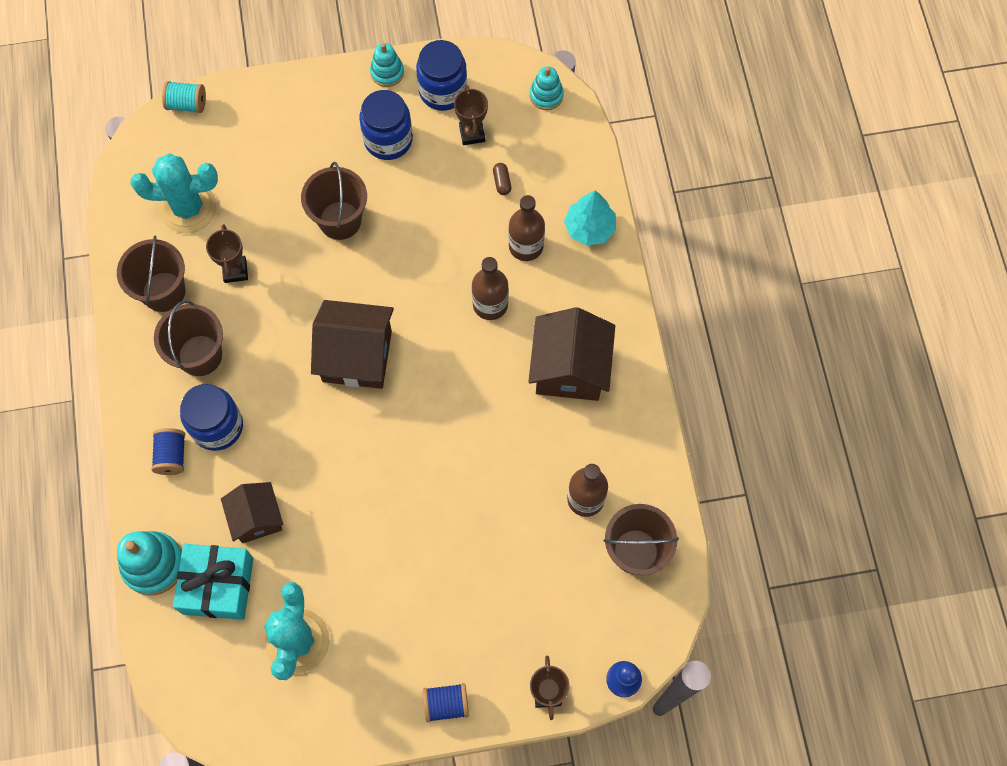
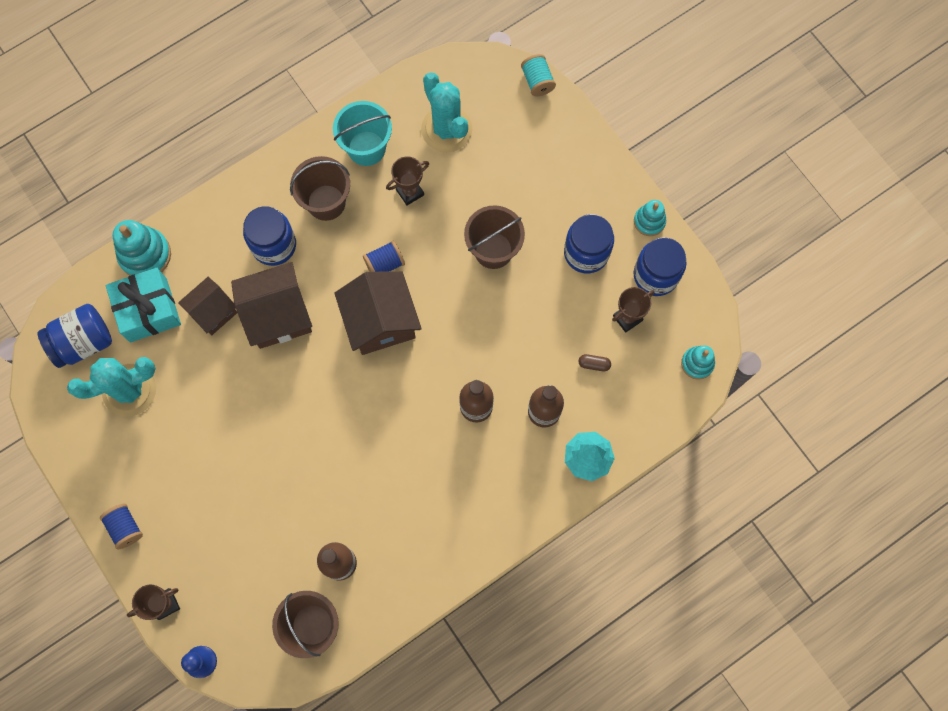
camera: 65 degrees right, 5 degrees up
brown bucket [117,235,185,312] -> turquoise bucket [333,101,392,166]
blue spool [151,428,185,475] -> blue spool moved to [363,241,405,272]
brown capsule [493,163,511,195] -> brown capsule turned 45 degrees clockwise [579,354,611,371]
brown house [528,307,615,401] -> brown house moved to [231,262,312,349]
none -> blue jar [38,304,112,368]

═══

*TASK TO COMPLETE*: Everything from the line containing "brown capsule [493,163,511,195]" to the last line of the entries above should be quoted exactly, and only that.

*RESULT*:
brown capsule [493,163,511,195] -> brown capsule turned 45 degrees clockwise [579,354,611,371]
brown house [528,307,615,401] -> brown house moved to [231,262,312,349]
none -> blue jar [38,304,112,368]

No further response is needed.